• Task prompt
Please output the listing below character for character and omit the images.

• Material provided
□ □ □ □ □

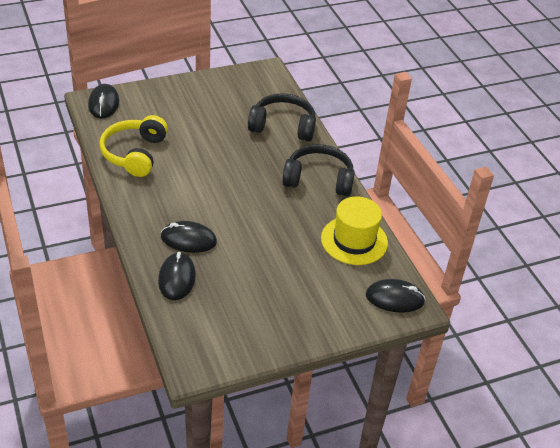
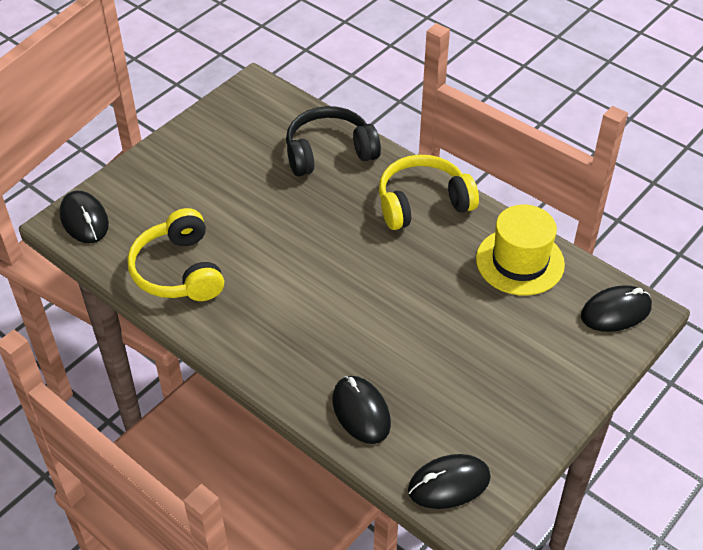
camera: 25 degrees left, 5 degrees up
(188, 240) = (335, 354): black mouse -> black mouse (449, 484)
(318, 179) = (422, 203): black headphones -> yellow headphones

□ □ □ □ □

• Response
camera: 25 degrees left, 5 degrees up
(188, 240) = (335, 354): black mouse -> black mouse (449, 484)
(318, 179) = (422, 203): black headphones -> yellow headphones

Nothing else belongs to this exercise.